Description of the task - Take the entries below and print, exactly, the stretch from the line containing "camera: 165 degrees left, 5 degrees up" through the line containing "(572, 261) = (83, 272): none", both included.

Given data -
- - -
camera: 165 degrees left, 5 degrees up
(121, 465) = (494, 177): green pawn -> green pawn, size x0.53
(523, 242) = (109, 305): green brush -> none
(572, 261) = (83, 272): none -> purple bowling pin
- - -
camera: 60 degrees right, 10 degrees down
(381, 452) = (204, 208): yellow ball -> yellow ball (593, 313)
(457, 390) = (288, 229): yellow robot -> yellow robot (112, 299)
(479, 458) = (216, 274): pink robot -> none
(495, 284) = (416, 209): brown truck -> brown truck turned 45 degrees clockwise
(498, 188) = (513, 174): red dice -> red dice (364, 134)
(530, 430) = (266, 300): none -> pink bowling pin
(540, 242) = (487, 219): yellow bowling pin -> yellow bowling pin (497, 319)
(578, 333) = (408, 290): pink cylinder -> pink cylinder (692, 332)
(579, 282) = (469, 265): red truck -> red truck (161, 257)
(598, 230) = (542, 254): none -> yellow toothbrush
- - -
Solution to the exercise -
camera: 165 degrees left, 5 degrees up
(121, 465) = (494, 177): green pawn -> green pawn, size x0.53
(523, 242) = (109, 305): green brush -> none
(572, 261) = (83, 272): none -> purple bowling pin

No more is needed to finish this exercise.